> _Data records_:
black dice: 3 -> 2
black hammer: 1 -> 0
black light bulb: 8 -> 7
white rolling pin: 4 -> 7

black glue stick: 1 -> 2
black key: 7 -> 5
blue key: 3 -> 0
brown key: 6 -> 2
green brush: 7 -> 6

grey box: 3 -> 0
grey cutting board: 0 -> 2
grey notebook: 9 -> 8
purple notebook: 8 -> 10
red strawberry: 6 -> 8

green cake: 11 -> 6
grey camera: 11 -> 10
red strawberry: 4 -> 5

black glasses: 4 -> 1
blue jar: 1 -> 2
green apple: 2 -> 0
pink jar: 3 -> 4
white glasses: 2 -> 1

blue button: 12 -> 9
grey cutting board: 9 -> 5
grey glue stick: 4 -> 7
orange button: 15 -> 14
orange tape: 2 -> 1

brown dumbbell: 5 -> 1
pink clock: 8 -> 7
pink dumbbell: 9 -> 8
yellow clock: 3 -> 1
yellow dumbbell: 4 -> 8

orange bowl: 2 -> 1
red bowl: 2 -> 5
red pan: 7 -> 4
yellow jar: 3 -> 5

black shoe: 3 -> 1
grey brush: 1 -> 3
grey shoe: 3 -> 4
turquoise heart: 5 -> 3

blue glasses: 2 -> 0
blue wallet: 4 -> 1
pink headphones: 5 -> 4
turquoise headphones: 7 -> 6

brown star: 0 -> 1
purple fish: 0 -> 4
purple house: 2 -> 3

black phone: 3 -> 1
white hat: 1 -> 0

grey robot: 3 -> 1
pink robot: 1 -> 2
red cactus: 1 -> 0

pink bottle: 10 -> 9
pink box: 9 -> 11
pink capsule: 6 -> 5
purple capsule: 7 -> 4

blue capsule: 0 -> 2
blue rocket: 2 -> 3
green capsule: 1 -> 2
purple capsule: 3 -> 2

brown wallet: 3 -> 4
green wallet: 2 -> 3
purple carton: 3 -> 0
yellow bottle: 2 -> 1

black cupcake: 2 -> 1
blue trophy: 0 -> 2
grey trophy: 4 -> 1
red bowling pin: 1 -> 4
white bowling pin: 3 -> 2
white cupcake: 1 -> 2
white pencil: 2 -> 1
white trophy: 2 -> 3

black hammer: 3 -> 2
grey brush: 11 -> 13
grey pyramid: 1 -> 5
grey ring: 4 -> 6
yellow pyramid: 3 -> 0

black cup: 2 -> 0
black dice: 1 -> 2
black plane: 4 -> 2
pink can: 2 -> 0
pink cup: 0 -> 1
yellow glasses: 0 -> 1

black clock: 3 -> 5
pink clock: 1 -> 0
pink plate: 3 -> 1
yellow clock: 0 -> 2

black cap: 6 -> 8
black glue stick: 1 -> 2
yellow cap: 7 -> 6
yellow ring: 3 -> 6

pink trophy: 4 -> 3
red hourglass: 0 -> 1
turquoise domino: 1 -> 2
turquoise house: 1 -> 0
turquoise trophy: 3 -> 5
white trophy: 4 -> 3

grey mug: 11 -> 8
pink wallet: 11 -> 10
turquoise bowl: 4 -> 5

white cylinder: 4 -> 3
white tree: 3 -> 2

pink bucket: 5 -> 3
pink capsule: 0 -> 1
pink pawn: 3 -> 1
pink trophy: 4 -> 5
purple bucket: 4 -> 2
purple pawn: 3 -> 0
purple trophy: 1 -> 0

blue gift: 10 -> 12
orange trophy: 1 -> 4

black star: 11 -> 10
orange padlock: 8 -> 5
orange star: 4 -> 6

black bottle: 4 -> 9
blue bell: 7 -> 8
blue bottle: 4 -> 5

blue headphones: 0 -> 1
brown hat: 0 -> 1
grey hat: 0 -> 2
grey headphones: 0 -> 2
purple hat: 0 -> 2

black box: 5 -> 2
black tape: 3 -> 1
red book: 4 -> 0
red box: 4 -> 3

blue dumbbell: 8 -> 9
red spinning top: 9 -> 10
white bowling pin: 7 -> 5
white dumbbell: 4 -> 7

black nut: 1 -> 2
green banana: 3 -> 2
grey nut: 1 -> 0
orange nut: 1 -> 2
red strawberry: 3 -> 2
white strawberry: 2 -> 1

> _Exercise brief_:
Each entry above is to be transcribed exactly as it was written.

> _Response area_:
black dice: 3 -> 2
black hammer: 1 -> 0
black light bulb: 8 -> 7
white rolling pin: 4 -> 7

black glue stick: 1 -> 2
black key: 7 -> 5
blue key: 3 -> 0
brown key: 6 -> 2
green brush: 7 -> 6

grey box: 3 -> 0
grey cutting board: 0 -> 2
grey notebook: 9 -> 8
purple notebook: 8 -> 10
red strawberry: 6 -> 8

green cake: 11 -> 6
grey camera: 11 -> 10
red strawberry: 4 -> 5

black glasses: 4 -> 1
blue jar: 1 -> 2
green apple: 2 -> 0
pink jar: 3 -> 4
white glasses: 2 -> 1

blue button: 12 -> 9
grey cutting board: 9 -> 5
grey glue stick: 4 -> 7
orange button: 15 -> 14
orange tape: 2 -> 1

brown dumbbell: 5 -> 1
pink clock: 8 -> 7
pink dumbbell: 9 -> 8
yellow clock: 3 -> 1
yellow dumbbell: 4 -> 8

orange bowl: 2 -> 1
red bowl: 2 -> 5
red pan: 7 -> 4
yellow jar: 3 -> 5

black shoe: 3 -> 1
grey brush: 1 -> 3
grey shoe: 3 -> 4
turquoise heart: 5 -> 3

blue glasses: 2 -> 0
blue wallet: 4 -> 1
pink headphones: 5 -> 4
turquoise headphones: 7 -> 6

brown star: 0 -> 1
purple fish: 0 -> 4
purple house: 2 -> 3

black phone: 3 -> 1
white hat: 1 -> 0

grey robot: 3 -> 1
pink robot: 1 -> 2
red cactus: 1 -> 0

pink bottle: 10 -> 9
pink box: 9 -> 11
pink capsule: 6 -> 5
purple capsule: 7 -> 4

blue capsule: 0 -> 2
blue rocket: 2 -> 3
green capsule: 1 -> 2
purple capsule: 3 -> 2

brown wallet: 3 -> 4
green wallet: 2 -> 3
purple carton: 3 -> 0
yellow bottle: 2 -> 1

black cupcake: 2 -> 1
blue trophy: 0 -> 2
grey trophy: 4 -> 1
red bowling pin: 1 -> 4
white bowling pin: 3 -> 2
white cupcake: 1 -> 2
white pencil: 2 -> 1
white trophy: 2 -> 3

black hammer: 3 -> 2
grey brush: 11 -> 13
grey pyramid: 1 -> 5
grey ring: 4 -> 6
yellow pyramid: 3 -> 0

black cup: 2 -> 0
black dice: 1 -> 2
black plane: 4 -> 2
pink can: 2 -> 0
pink cup: 0 -> 1
yellow glasses: 0 -> 1

black clock: 3 -> 5
pink clock: 1 -> 0
pink plate: 3 -> 1
yellow clock: 0 -> 2

black cap: 6 -> 8
black glue stick: 1 -> 2
yellow cap: 7 -> 6
yellow ring: 3 -> 6

pink trophy: 4 -> 3
red hourglass: 0 -> 1
turquoise domino: 1 -> 2
turquoise house: 1 -> 0
turquoise trophy: 3 -> 5
white trophy: 4 -> 3

grey mug: 11 -> 8
pink wallet: 11 -> 10
turquoise bowl: 4 -> 5

white cylinder: 4 -> 3
white tree: 3 -> 2

pink bucket: 5 -> 3
pink capsule: 0 -> 1
pink pawn: 3 -> 1
pink trophy: 4 -> 5
purple bucket: 4 -> 2
purple pawn: 3 -> 0
purple trophy: 1 -> 0

blue gift: 10 -> 12
orange trophy: 1 -> 4

black star: 11 -> 10
orange padlock: 8 -> 5
orange star: 4 -> 6

black bottle: 4 -> 9
blue bell: 7 -> 8
blue bottle: 4 -> 5

blue headphones: 0 -> 1
brown hat: 0 -> 1
grey hat: 0 -> 2
grey headphones: 0 -> 2
purple hat: 0 -> 2

black box: 5 -> 2
black tape: 3 -> 1
red book: 4 -> 0
red box: 4 -> 3

blue dumbbell: 8 -> 9
red spinning top: 9 -> 10
white bowling pin: 7 -> 5
white dumbbell: 4 -> 7

black nut: 1 -> 2
green banana: 3 -> 2
grey nut: 1 -> 0
orange nut: 1 -> 2
red strawberry: 3 -> 2
white strawberry: 2 -> 1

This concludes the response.